- Instructions for the task:
Exactly as written, set down each line of the data below except its pictures.

** Opening Data block block **

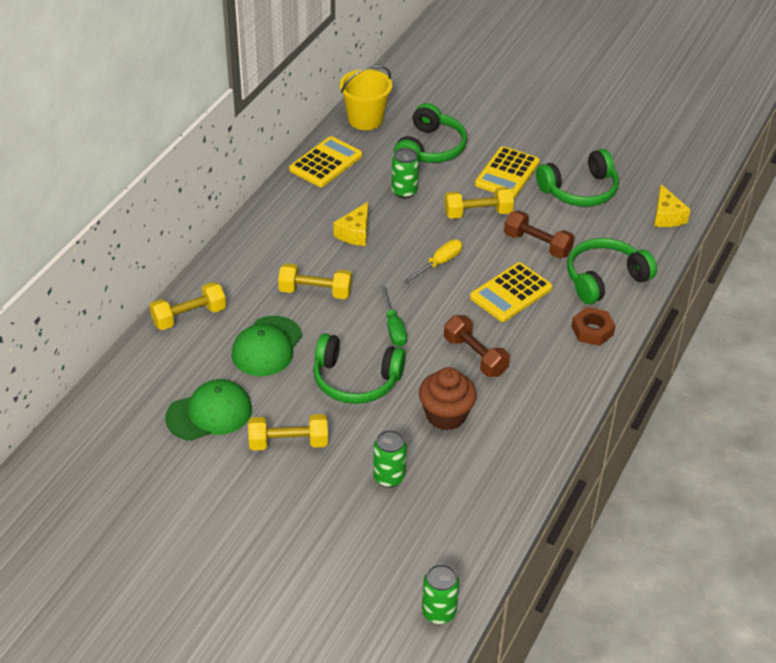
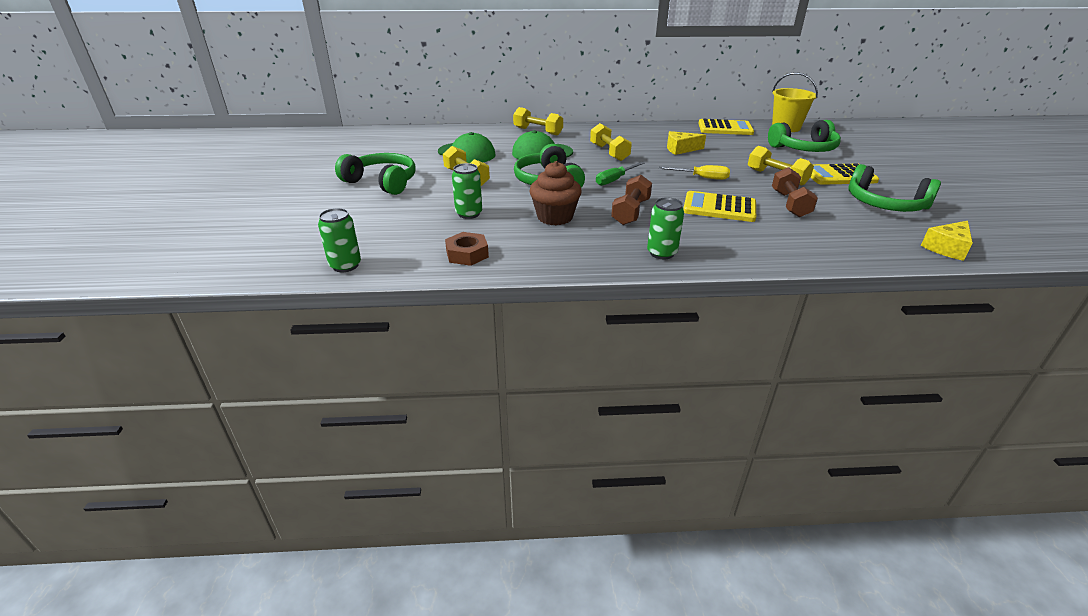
camera: 60 degrees right, 10 degrees down
green can [391,148,419,198] -> green can moved to [647,197,684,259]
green headphones [567,238,657,304] -> green headphones moved to [335,153,416,195]
brown nut [571,307,615,346] -> brown nut moved to [445,232,489,266]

** Closing Data block block **

- Task output:
camera: 60 degrees right, 10 degrees down
green can [391,148,419,198] -> green can moved to [647,197,684,259]
green headphones [567,238,657,304] -> green headphones moved to [335,153,416,195]
brown nut [571,307,615,346] -> brown nut moved to [445,232,489,266]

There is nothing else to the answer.